Data for processing section start

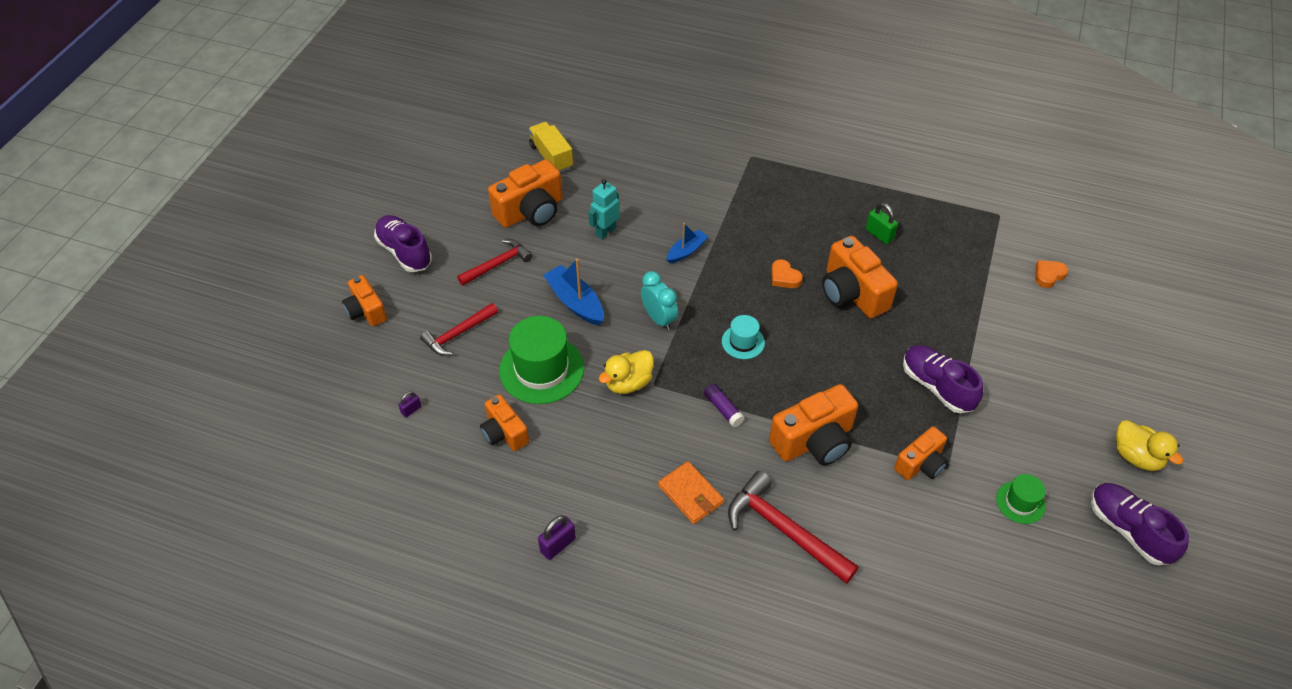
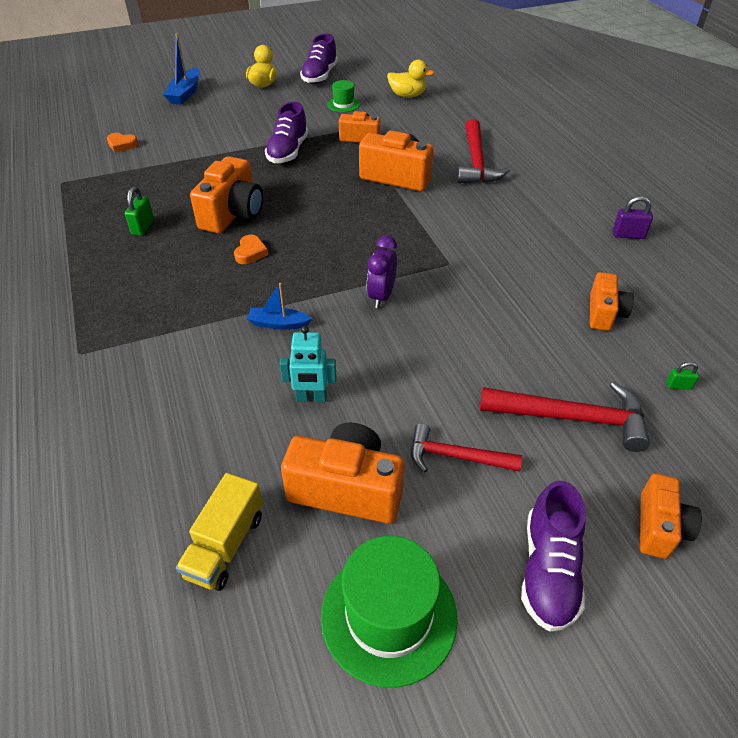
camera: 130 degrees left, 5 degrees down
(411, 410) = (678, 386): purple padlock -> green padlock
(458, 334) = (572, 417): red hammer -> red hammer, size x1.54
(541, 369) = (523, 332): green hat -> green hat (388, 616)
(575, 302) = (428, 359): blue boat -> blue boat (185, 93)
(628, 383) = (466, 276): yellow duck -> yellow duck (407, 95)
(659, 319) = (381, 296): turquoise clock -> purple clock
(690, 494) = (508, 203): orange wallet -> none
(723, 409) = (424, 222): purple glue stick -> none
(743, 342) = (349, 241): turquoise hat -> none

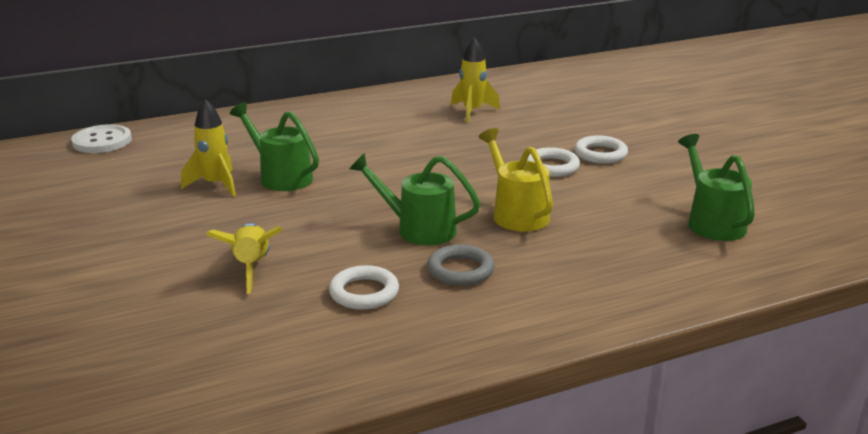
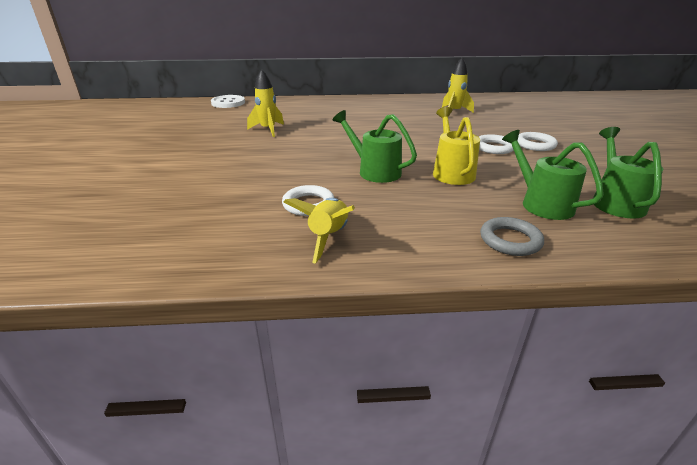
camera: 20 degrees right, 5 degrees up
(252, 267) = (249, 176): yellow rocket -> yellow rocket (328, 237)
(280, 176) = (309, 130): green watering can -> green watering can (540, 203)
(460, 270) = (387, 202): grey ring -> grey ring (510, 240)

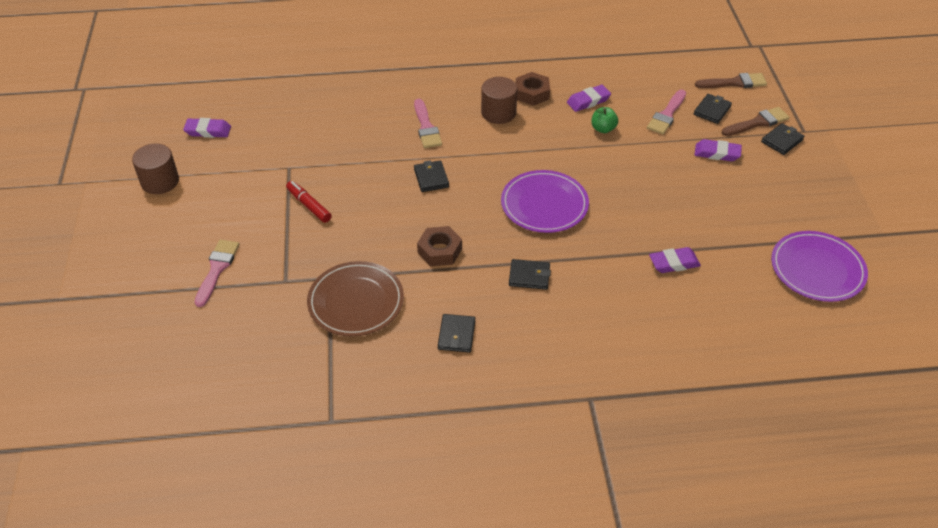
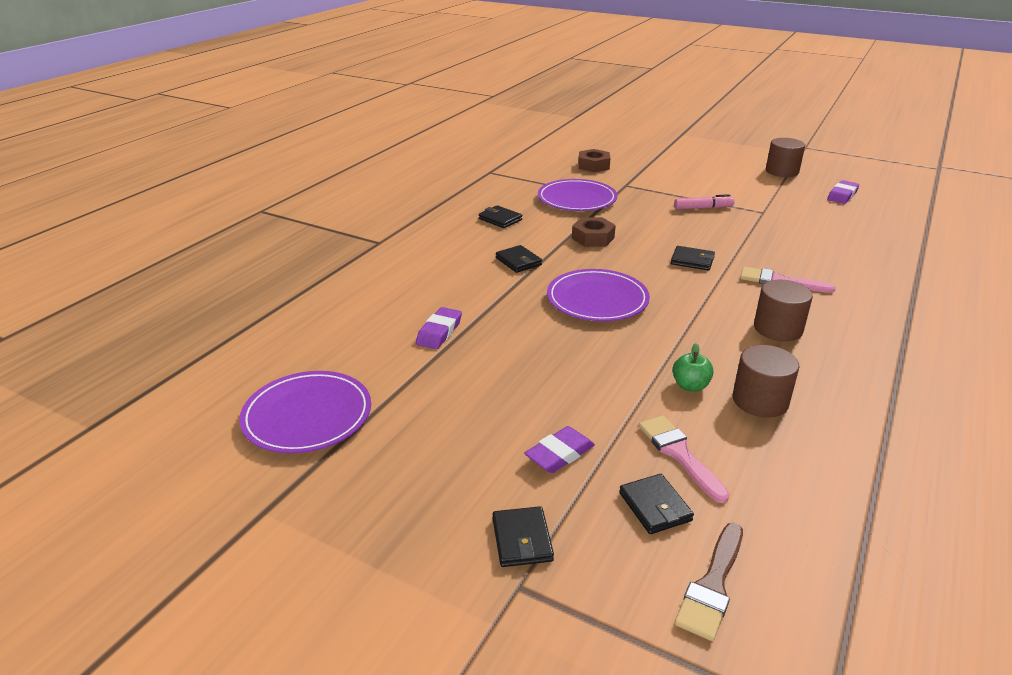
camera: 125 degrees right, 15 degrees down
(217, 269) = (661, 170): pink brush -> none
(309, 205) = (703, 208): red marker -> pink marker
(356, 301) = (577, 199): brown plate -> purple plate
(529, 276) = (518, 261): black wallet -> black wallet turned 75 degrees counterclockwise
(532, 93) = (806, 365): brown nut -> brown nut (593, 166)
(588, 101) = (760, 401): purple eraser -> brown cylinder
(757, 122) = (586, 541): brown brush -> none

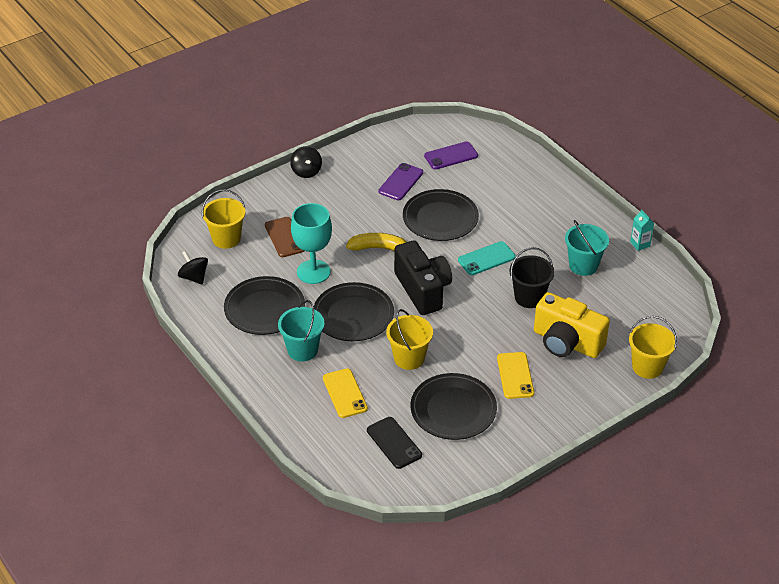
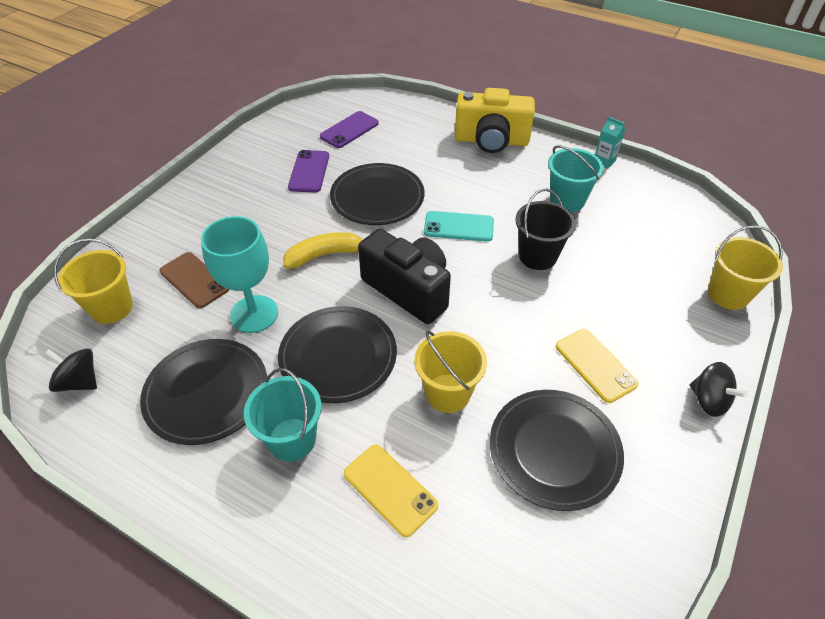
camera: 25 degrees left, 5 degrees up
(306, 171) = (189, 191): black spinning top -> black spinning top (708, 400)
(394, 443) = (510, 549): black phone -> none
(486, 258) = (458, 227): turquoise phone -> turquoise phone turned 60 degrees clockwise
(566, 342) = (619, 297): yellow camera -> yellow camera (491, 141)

Data for processing section end

■ **Your goal**
Print every line from the one that contains "(394, 443) = (510, 549): black phone -> none" to the end of the records, exactly as written, and nothing more.

■ **Output**
(394, 443) = (510, 549): black phone -> none
(486, 258) = (458, 227): turquoise phone -> turquoise phone turned 60 degrees clockwise
(566, 342) = (619, 297): yellow camera -> yellow camera (491, 141)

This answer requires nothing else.